▶ _What is needed_
What is wanted is every line below from the one with "yellow car [210,349,256,389]" up to and including the one with "yellow duck [383,427,456,478] -> none", retyped exactly, pictures excluded, nothing else.

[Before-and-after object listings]
___

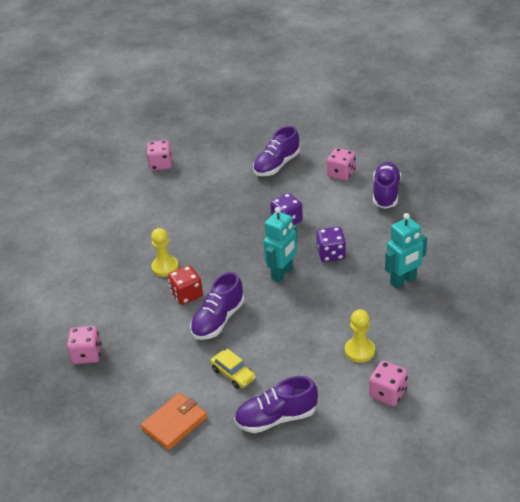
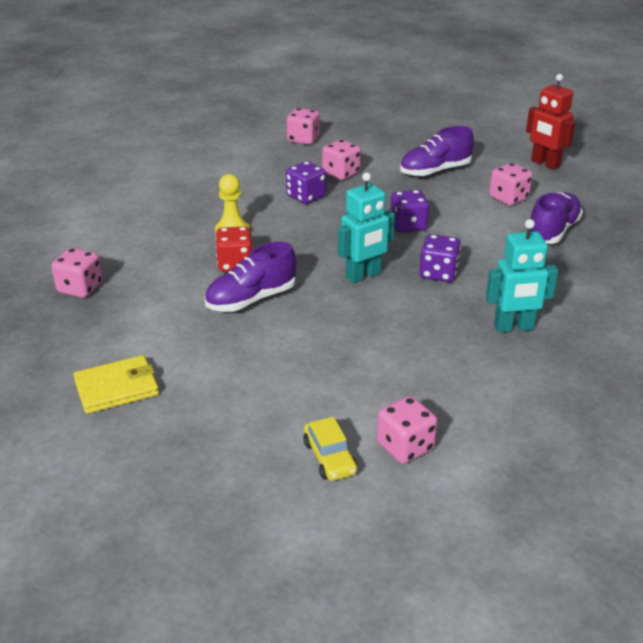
camera: 20 degrees right, 5 degrees down
orange wallet [141,393,207,450] -> yellow wallet [73,355,159,414]
yellow car [210,349,256,389] -> yellow car moved to [303,417,357,481]
purple shoe [234,376,318,433] -> none
yellow pawn [345,309,375,363] -> none
none -> purple dice [286,161,326,204]
none -> pink dice [322,139,361,180]
none -> red robot [526,74,576,170]

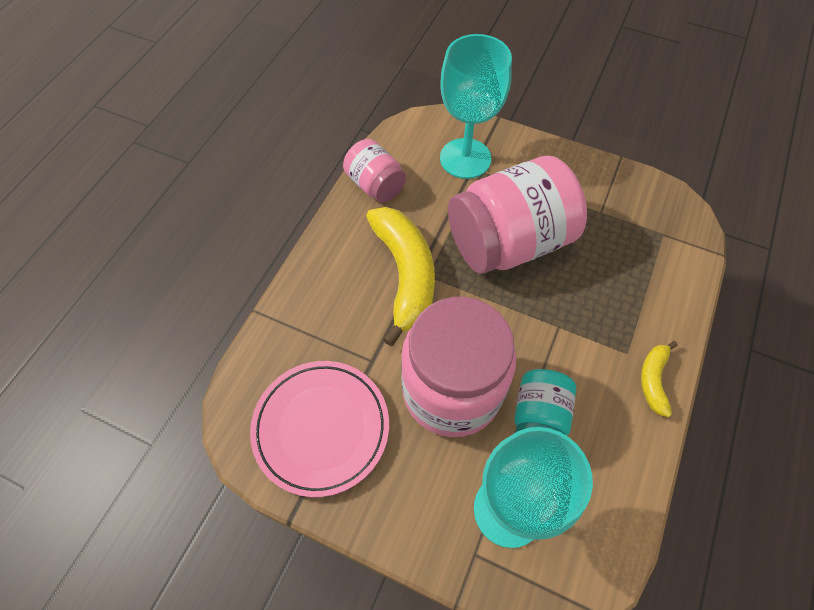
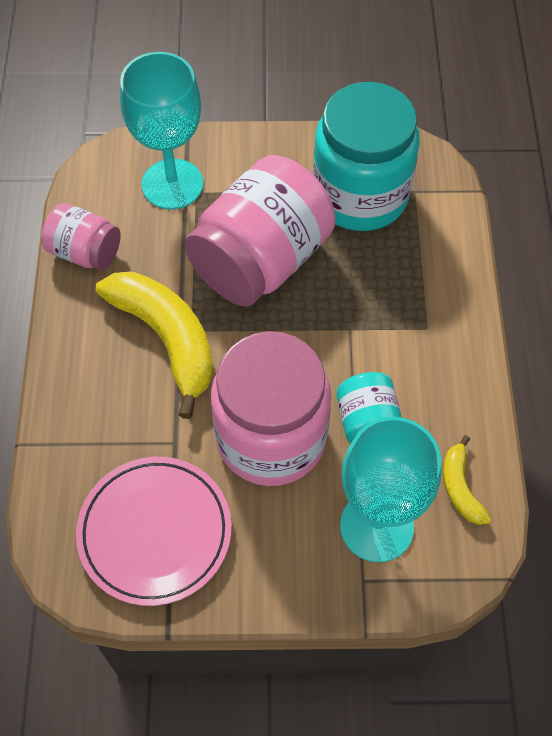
camera: 25 degrees left, 0 degrees up
yellow banana [641,341,678,417] -> yellow banana moved to [443,435,491,525]
none -> turquoise jar [313,82,420,231]

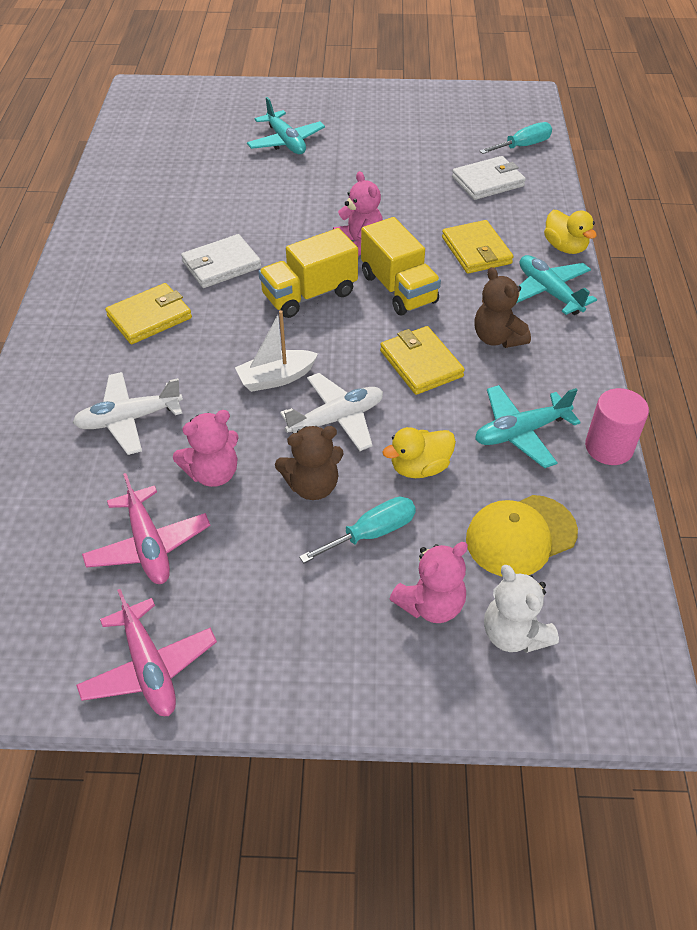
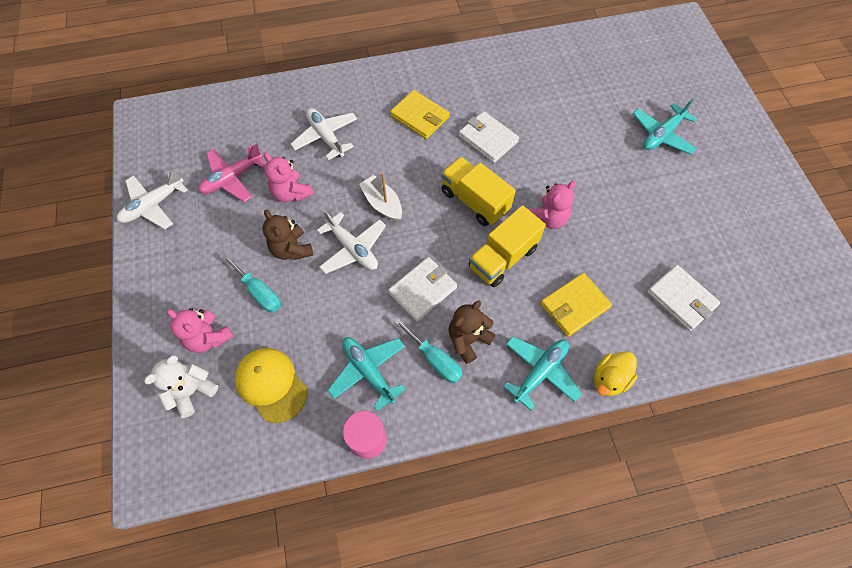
camera: 75 degrees right, 15 degrees up
pink plane [76,589,217,716] -> white plane [117,169,188,229]
yellow wallet [380,326,465,395] -> white wallet [388,257,457,321]
yellow duck [383,427,456,478] -> none
turquoise screwdriver [480,122,552,154] -> turquoise screwdriver moved to [394,318,463,383]

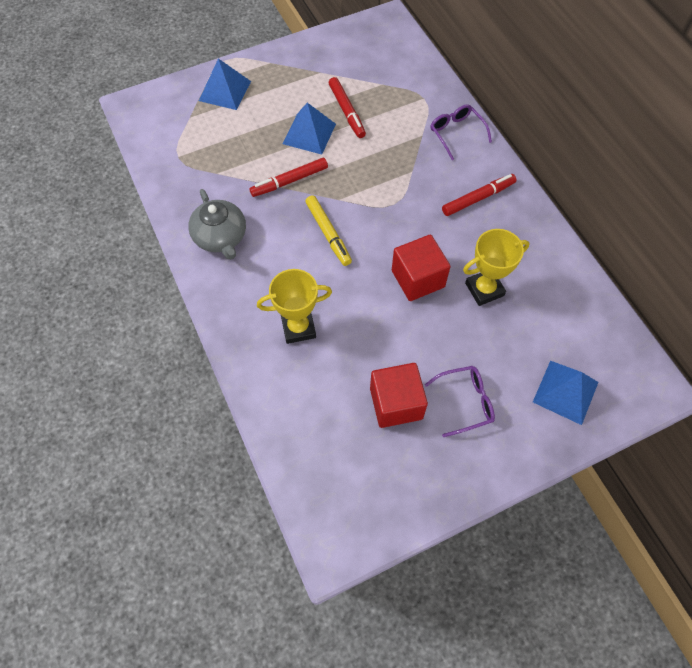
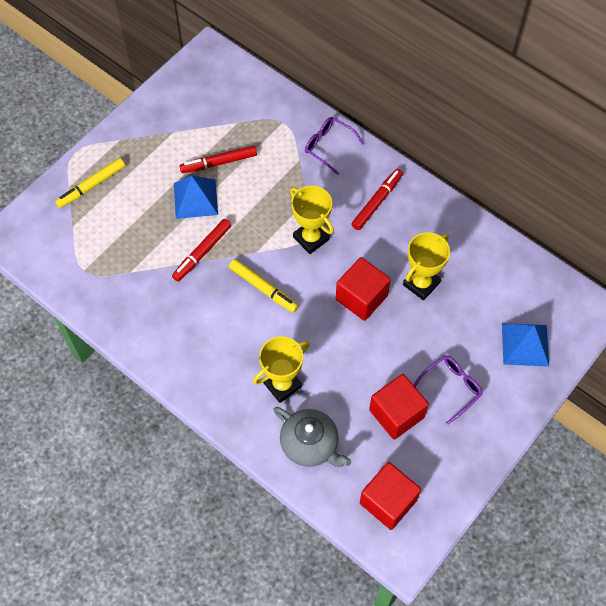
camera: 25 degrees left, 0 degrees up
grey teapot [188,189,246,260] -> grey teapot moved to [273,407,351,467]
blue pyramid [199,59,251,110] -> yellow marker [55,158,125,208]
red marker [329,77,366,138] -> red marker turned 120 degrees clockwise [179,146,257,173]
none -> yellow trophy [290,186,334,254]
none -> red cube [360,462,421,530]

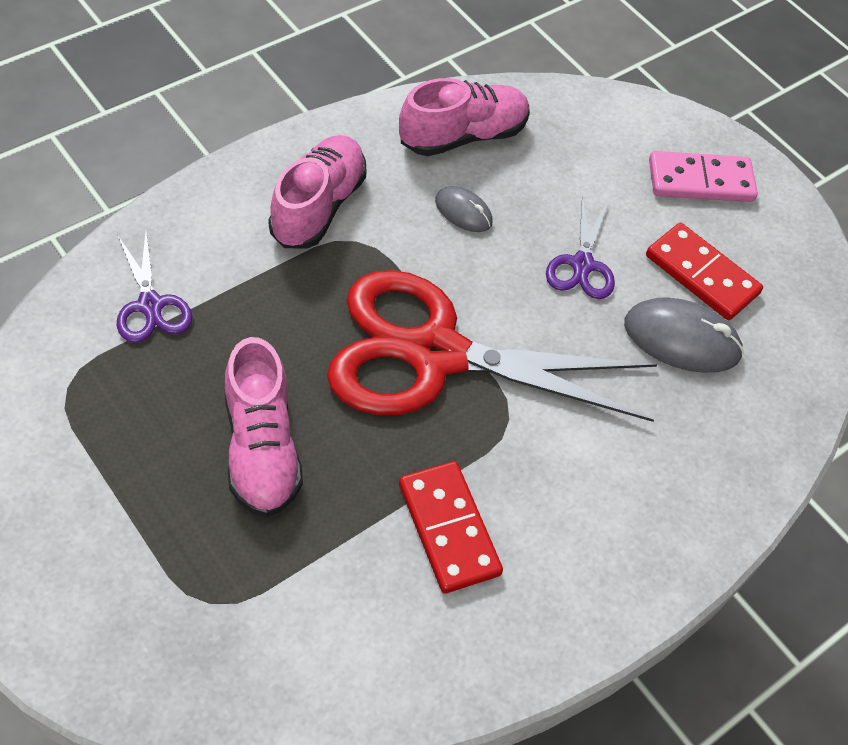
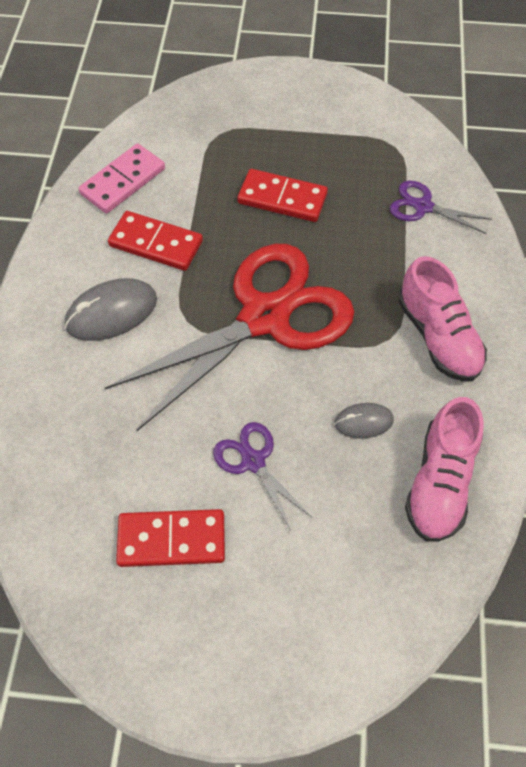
camera: 140 degrees right, 5 degrees up
pink shoe [224,337,303,517] -> red domino [237,169,328,222]
grey mouse [624,297,744,373] -> grey mouse moved to [65,278,157,341]
pink domino [649,151,758,202] -> pink domino moved to [79,143,165,214]

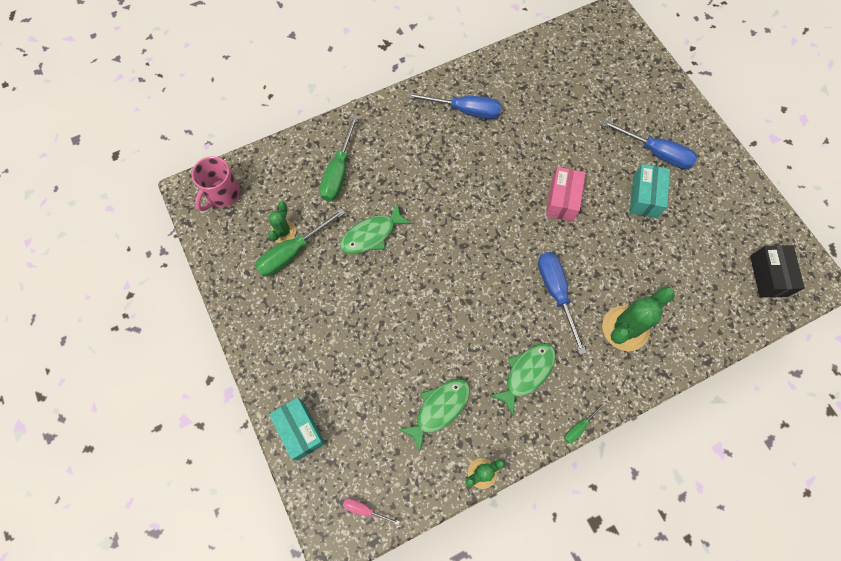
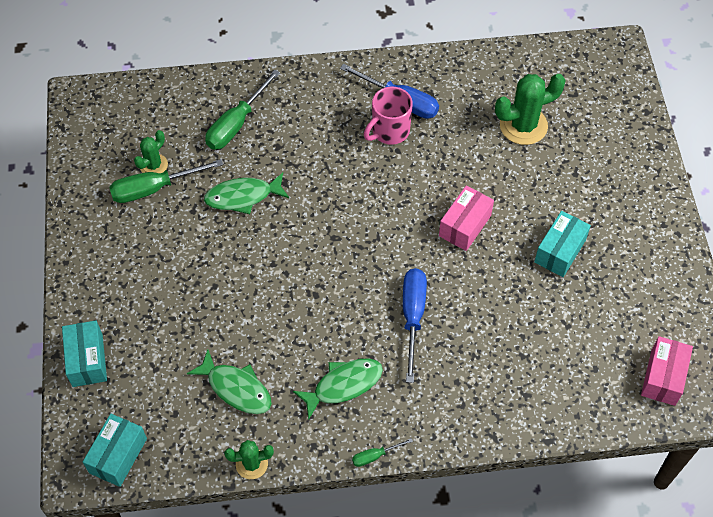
camera: 20 degrees right, 10 degrees down
pink mug [191,156,240,211] -> pink mug moved to [364,87,413,145]
pink screwdriver [343,498,400,525] -> turquoise box [83,414,147,487]
green fish [398,379,470,452] -> green fish turned 60 degrees clockwise [187,350,272,414]
blue screwdriver [602,120,697,169] -> none
green cactus [602,286,675,351] -> green cactus moved to [495,74,566,145]
black box [750,245,805,298] -> pink box [641,336,693,406]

___

▶ _Your solution_
yellow car [210,349,256,389] -> yellow car moved to [303,417,357,481]
purple shoe [234,376,318,433] -> none
yellow pawn [345,309,375,363] -> none
none -> purple dice [286,161,326,204]
none -> pink dice [322,139,361,180]
none -> red robot [526,74,576,170]

camera: 25 degrees left, 0 degrees up
yellow banana [641,341,678,417] -> yellow banana moved to [443,435,491,525]
none -> turquoise jar [313,82,420,231]

camera: 75 degrees right, 15 degrees up
pink plane [76,589,217,716] -> white plane [117,169,188,229]
yellow wallet [380,326,465,395] -> white wallet [388,257,457,321]
yellow duck [383,427,456,478] -> none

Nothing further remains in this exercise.